**TRY IT**
Every record below should be written out exactly; pictures stay out.

Collection entries
============

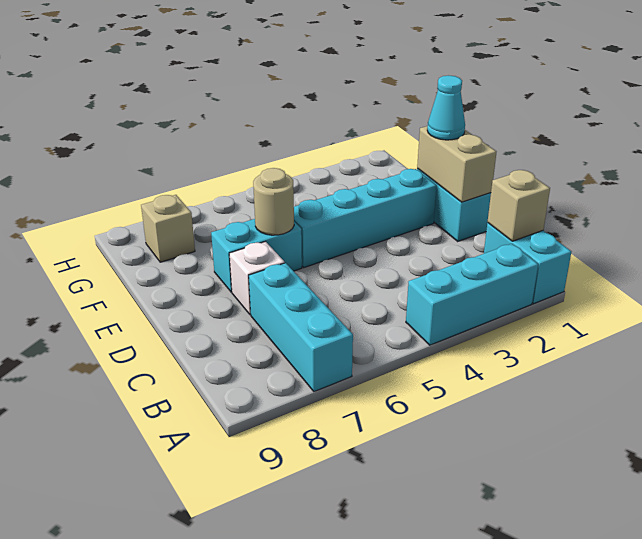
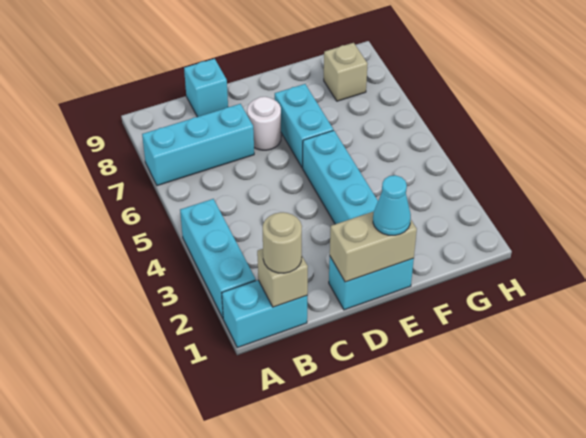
none -> cyan brick C9 level 1
white brick D7 level 1 -> white round brick D7 level 1
tan round brick E6 level 2 -> tan round brick B1 level 3

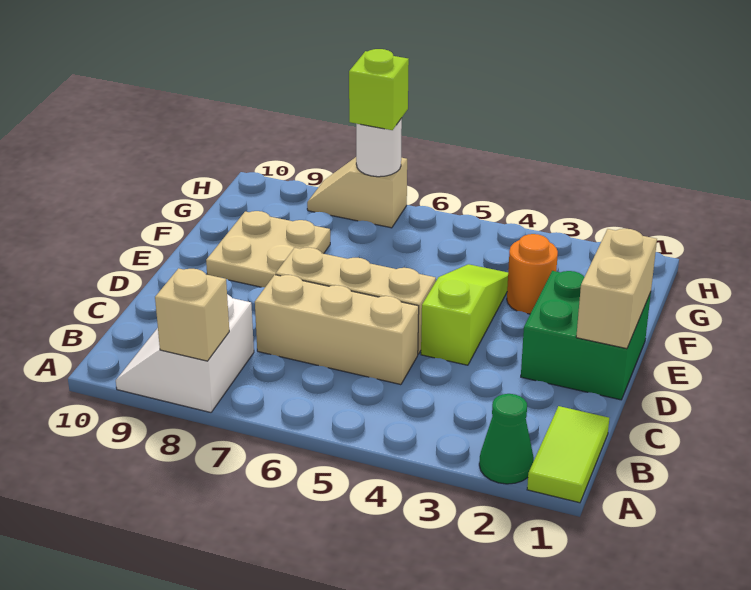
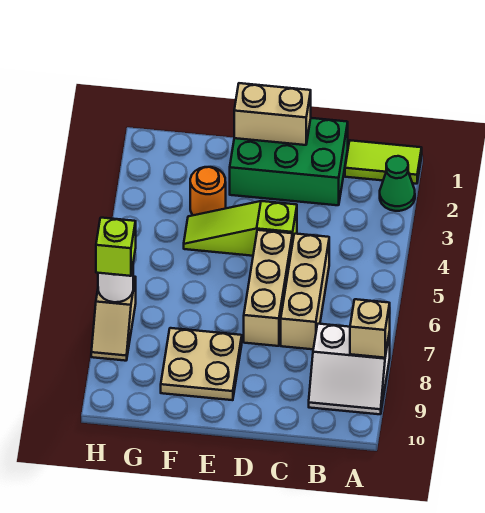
green brick D1:E2 level 1 -> green brick C1:E2 level 1

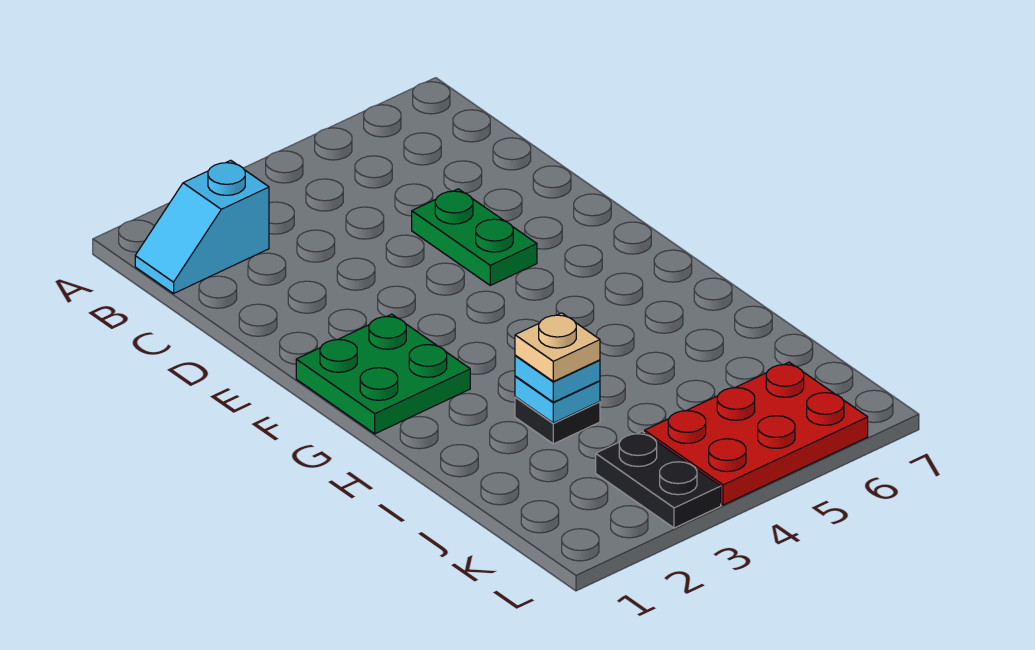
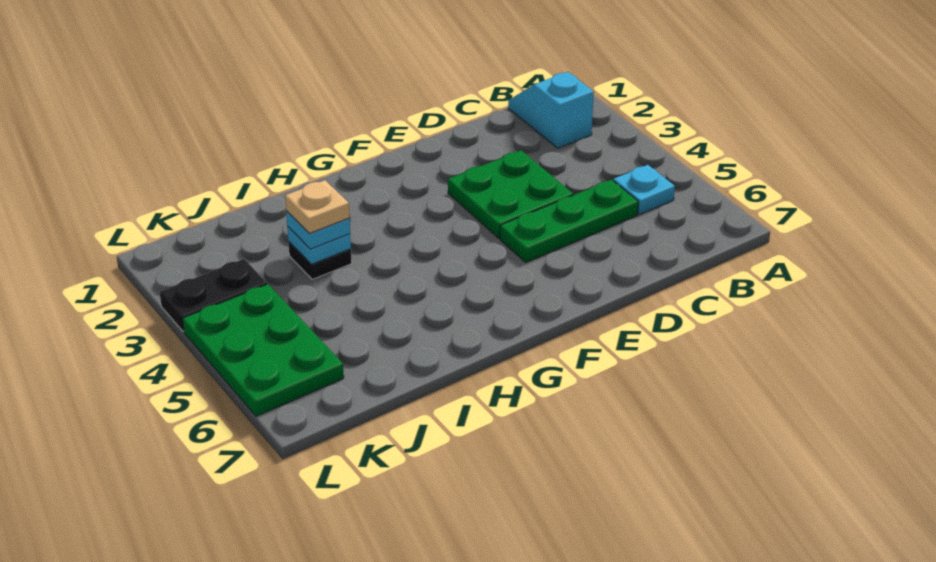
none -> cyan plate B5 level 1
green plate D5:E5 level 1 -> green plate C5:E5 level 1
green plate F1:G2 level 1 -> green plate D3:E4 level 1
red plate K4:L6 level 1 -> green plate K4:L6 level 1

============

**RESPONSE TO THIS EXERCISE**
none -> cyan brick C9 level 1
white brick D7 level 1 -> white round brick D7 level 1
tan round brick E6 level 2 -> tan round brick B1 level 3

green brick D1:E2 level 1 -> green brick C1:E2 level 1

none -> cyan plate B5 level 1
green plate D5:E5 level 1 -> green plate C5:E5 level 1
green plate F1:G2 level 1 -> green plate D3:E4 level 1
red plate K4:L6 level 1 -> green plate K4:L6 level 1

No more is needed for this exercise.